Work order: Print this span of the material below exactly: the line with "R13: 510 (U3/in+, VCTRL)", the line with "U114: XNOR 74HC266", and every line between them, but nothing else.
--- Excerpted records Enclosed Below ---
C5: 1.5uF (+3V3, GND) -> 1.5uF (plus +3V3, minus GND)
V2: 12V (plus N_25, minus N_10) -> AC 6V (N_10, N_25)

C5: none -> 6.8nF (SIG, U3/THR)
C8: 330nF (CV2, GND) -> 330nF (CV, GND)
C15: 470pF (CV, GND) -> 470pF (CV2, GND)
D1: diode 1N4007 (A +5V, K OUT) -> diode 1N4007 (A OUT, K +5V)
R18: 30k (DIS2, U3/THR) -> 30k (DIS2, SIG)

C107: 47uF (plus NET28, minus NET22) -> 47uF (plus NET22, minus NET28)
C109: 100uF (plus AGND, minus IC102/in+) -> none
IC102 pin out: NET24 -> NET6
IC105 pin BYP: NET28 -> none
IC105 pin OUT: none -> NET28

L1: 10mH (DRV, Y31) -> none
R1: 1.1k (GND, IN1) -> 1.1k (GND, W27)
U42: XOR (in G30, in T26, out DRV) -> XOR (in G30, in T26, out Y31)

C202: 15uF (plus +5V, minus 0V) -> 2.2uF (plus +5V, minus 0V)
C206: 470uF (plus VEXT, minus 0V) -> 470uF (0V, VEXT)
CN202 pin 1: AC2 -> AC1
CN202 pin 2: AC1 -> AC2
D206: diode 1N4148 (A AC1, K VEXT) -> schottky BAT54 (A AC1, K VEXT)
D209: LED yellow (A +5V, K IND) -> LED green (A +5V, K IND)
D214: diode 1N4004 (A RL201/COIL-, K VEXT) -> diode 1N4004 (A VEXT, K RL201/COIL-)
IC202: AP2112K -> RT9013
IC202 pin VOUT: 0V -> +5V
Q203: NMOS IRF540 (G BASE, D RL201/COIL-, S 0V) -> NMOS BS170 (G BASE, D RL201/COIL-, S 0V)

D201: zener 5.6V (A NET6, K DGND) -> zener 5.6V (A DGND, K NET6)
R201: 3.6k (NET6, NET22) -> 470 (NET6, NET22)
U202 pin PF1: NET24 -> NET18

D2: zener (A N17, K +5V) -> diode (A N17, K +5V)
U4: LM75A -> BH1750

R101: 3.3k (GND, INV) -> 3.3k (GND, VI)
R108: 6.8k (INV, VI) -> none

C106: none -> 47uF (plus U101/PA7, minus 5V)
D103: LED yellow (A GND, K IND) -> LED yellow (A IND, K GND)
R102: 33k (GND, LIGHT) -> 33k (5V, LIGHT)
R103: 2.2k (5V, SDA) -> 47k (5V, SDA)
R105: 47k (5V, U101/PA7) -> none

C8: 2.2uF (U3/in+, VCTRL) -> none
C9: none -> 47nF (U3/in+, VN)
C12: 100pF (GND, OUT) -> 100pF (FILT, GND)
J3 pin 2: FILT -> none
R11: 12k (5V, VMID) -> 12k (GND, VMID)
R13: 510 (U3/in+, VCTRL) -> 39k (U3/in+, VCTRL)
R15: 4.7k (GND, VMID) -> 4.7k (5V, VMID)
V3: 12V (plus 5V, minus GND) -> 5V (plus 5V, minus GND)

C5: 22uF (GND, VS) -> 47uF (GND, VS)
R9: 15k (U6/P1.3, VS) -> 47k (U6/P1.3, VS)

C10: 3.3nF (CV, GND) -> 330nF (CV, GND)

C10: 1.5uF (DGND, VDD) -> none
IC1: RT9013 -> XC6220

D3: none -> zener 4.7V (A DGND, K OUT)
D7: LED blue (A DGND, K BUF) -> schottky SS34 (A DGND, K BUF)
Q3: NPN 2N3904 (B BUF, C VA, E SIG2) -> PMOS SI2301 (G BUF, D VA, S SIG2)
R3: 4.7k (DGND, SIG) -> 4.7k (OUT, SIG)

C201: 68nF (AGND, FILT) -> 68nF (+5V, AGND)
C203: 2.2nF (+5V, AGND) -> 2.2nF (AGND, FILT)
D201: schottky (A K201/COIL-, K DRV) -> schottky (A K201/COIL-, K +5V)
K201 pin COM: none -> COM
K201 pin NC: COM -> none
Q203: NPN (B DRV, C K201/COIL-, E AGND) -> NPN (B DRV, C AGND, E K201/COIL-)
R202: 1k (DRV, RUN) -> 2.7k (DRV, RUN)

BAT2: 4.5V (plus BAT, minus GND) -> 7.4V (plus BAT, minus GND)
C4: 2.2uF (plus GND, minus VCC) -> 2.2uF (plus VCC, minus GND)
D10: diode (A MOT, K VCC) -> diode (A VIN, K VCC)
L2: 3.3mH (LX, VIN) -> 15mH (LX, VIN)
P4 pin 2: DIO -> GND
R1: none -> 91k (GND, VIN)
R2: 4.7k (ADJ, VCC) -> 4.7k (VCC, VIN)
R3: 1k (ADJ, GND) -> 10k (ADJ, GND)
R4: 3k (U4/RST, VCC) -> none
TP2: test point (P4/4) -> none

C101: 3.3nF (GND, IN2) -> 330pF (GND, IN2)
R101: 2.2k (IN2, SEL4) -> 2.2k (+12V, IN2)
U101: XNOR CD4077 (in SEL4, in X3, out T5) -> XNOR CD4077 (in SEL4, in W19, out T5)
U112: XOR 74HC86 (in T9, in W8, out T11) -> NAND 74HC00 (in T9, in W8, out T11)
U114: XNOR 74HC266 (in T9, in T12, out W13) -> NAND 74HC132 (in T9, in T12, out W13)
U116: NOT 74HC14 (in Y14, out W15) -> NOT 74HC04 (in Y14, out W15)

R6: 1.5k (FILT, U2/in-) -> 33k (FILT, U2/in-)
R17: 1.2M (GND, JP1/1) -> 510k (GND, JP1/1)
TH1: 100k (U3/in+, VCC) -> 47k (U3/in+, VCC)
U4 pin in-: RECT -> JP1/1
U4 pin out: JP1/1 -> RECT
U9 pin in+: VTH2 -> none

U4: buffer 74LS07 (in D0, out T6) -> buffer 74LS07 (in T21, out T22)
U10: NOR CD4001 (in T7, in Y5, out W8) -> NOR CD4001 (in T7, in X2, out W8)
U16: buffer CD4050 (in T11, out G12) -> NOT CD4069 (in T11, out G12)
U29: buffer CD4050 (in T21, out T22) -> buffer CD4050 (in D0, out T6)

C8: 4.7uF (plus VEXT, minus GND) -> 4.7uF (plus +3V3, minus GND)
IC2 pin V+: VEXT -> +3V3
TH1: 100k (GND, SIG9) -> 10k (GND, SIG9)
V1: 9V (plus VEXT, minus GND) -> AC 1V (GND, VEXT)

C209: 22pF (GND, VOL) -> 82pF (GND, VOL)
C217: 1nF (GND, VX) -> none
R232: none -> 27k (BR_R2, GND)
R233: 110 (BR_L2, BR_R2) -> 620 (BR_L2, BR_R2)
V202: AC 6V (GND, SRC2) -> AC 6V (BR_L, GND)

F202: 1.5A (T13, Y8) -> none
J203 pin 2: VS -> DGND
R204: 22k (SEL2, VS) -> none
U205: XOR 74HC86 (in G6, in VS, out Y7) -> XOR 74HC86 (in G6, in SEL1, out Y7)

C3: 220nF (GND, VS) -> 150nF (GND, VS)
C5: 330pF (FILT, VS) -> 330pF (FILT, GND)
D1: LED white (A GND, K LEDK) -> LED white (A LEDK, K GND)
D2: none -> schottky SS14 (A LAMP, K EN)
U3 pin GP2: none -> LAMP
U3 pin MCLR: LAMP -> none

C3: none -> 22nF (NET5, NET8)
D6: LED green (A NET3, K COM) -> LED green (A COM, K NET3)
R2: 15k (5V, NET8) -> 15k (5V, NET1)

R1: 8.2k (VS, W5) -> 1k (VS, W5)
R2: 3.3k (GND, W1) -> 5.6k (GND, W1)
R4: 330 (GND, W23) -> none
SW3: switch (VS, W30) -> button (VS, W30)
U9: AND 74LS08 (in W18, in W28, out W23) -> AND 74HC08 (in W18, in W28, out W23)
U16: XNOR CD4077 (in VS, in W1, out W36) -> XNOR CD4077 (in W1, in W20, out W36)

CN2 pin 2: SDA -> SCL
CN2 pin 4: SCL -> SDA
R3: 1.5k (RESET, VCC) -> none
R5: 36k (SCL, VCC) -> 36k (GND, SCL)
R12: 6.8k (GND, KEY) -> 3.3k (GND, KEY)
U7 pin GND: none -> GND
--- End of Enclosed Excerpted records ---
Answer for the task:
R13: 510 (U3/in+, VCTRL) -> 39k (U3/in+, VCTRL)
R15: 4.7k (GND, VMID) -> 4.7k (5V, VMID)
V3: 12V (plus 5V, minus GND) -> 5V (plus 5V, minus GND)

C5: 22uF (GND, VS) -> 47uF (GND, VS)
R9: 15k (U6/P1.3, VS) -> 47k (U6/P1.3, VS)

C10: 3.3nF (CV, GND) -> 330nF (CV, GND)

C10: 1.5uF (DGND, VDD) -> none
IC1: RT9013 -> XC6220

D3: none -> zener 4.7V (A DGND, K OUT)
D7: LED blue (A DGND, K BUF) -> schottky SS34 (A DGND, K BUF)
Q3: NPN 2N3904 (B BUF, C VA, E SIG2) -> PMOS SI2301 (G BUF, D VA, S SIG2)
R3: 4.7k (DGND, SIG) -> 4.7k (OUT, SIG)

C201: 68nF (AGND, FILT) -> 68nF (+5V, AGND)
C203: 2.2nF (+5V, AGND) -> 2.2nF (AGND, FILT)
D201: schottky (A K201/COIL-, K DRV) -> schottky (A K201/COIL-, K +5V)
K201 pin COM: none -> COM
K201 pin NC: COM -> none
Q203: NPN (B DRV, C K201/COIL-, E AGND) -> NPN (B DRV, C AGND, E K201/COIL-)
R202: 1k (DRV, RUN) -> 2.7k (DRV, RUN)

BAT2: 4.5V (plus BAT, minus GND) -> 7.4V (plus BAT, minus GND)
C4: 2.2uF (plus GND, minus VCC) -> 2.2uF (plus VCC, minus GND)
D10: diode (A MOT, K VCC) -> diode (A VIN, K VCC)
L2: 3.3mH (LX, VIN) -> 15mH (LX, VIN)
P4 pin 2: DIO -> GND
R1: none -> 91k (GND, VIN)
R2: 4.7k (ADJ, VCC) -> 4.7k (VCC, VIN)
R3: 1k (ADJ, GND) -> 10k (ADJ, GND)
R4: 3k (U4/RST, VCC) -> none
TP2: test point (P4/4) -> none

C101: 3.3nF (GND, IN2) -> 330pF (GND, IN2)
R101: 2.2k (IN2, SEL4) -> 2.2k (+12V, IN2)
U101: XNOR CD4077 (in SEL4, in X3, out T5) -> XNOR CD4077 (in SEL4, in W19, out T5)
U112: XOR 74HC86 (in T9, in W8, out T11) -> NAND 74HC00 (in T9, in W8, out T11)
U114: XNOR 74HC266 (in T9, in T12, out W13) -> NAND 74HC132 (in T9, in T12, out W13)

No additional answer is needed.